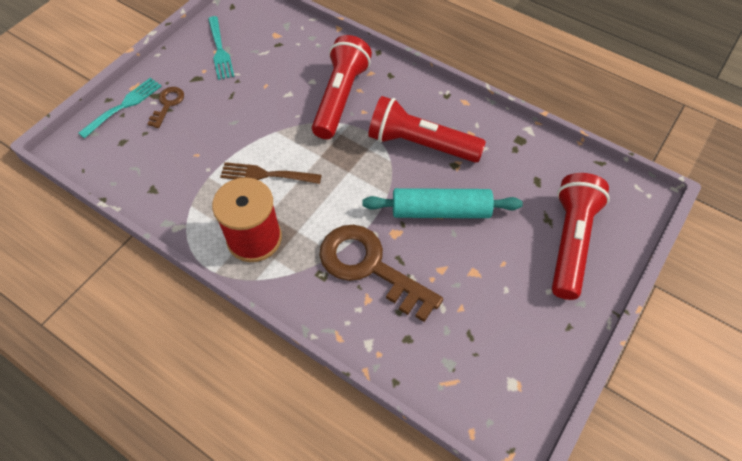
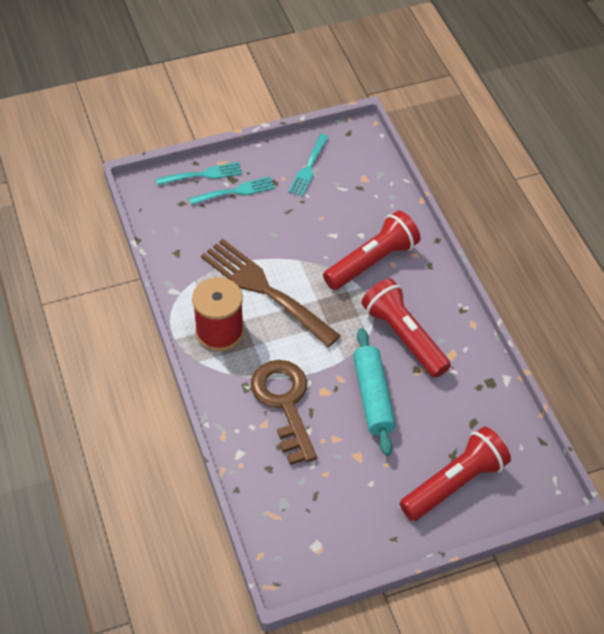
camera: 35 degrees right, 5 degrees down
(167, 104) = (235, 191): brown key -> turquoise fork
(266, 175) = (265, 290): brown fork -> brown fork, size x1.86
(440, 211) = (373, 396): turquoise rolling pin -> turquoise rolling pin turned 45 degrees clockwise

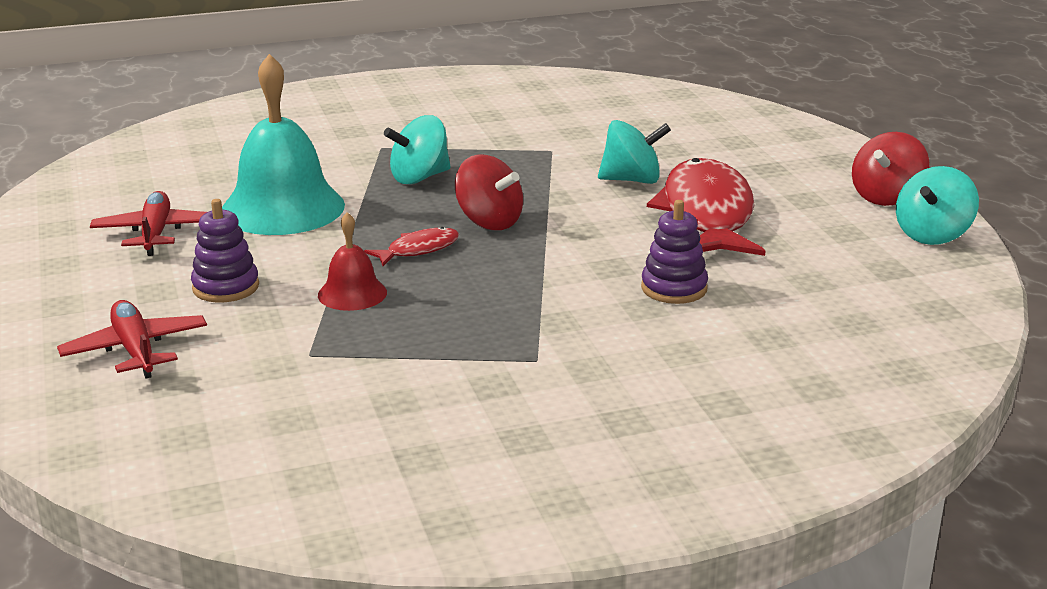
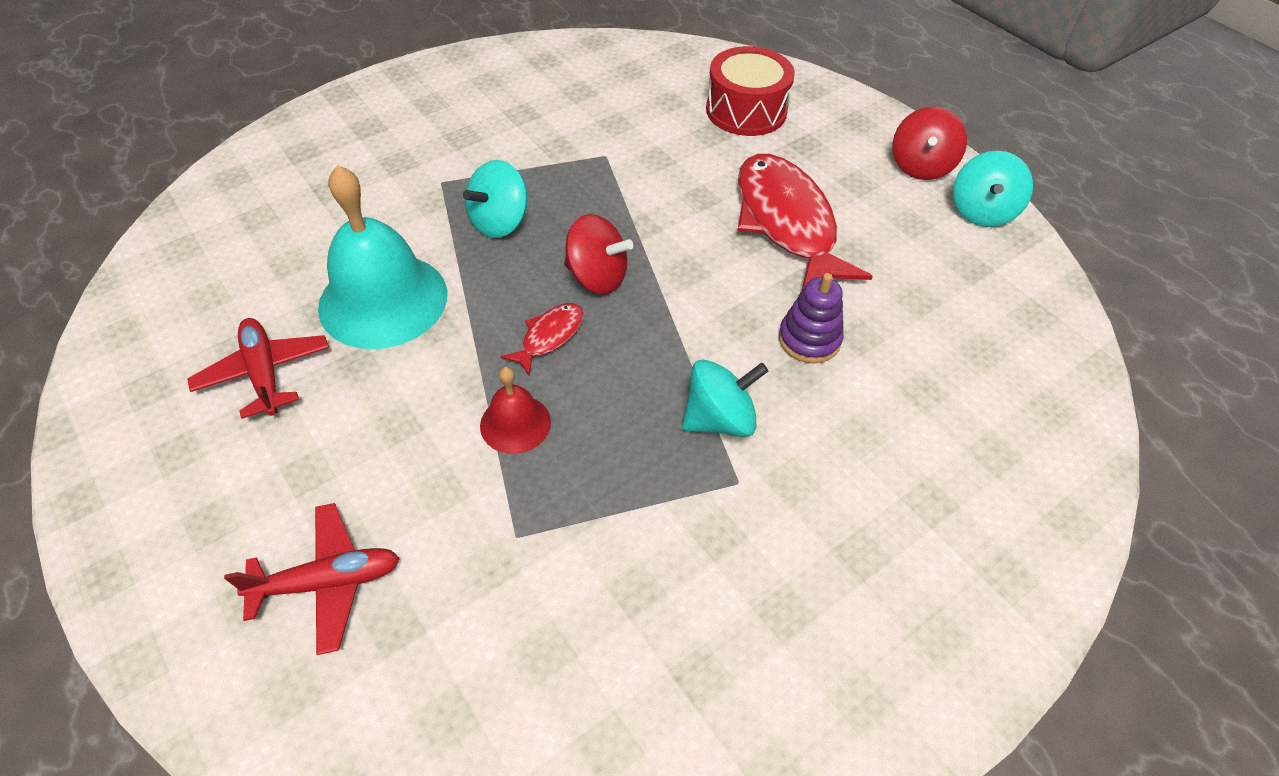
camera: 20 degrees left, 25 degrees up
(135, 350) = (328, 582): red plane -> red plane turned 120 degrees clockwise
(226, 287) = (380, 446): purple stacking toy -> none
(632, 180) = (698, 186): turquoise spinning top -> turquoise spinning top (719, 419)
(719, 139) = (746, 111): none -> red drum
■ ■ ■ ■
Problem to work on ▸
Could you output the lines above, exactly as written, from the one containing "(135, 350) = (328, 582): red" through the last, with both ends included and no others?

Written response ▸
(135, 350) = (328, 582): red plane -> red plane turned 120 degrees clockwise
(226, 287) = (380, 446): purple stacking toy -> none
(632, 180) = (698, 186): turquoise spinning top -> turquoise spinning top (719, 419)
(719, 139) = (746, 111): none -> red drum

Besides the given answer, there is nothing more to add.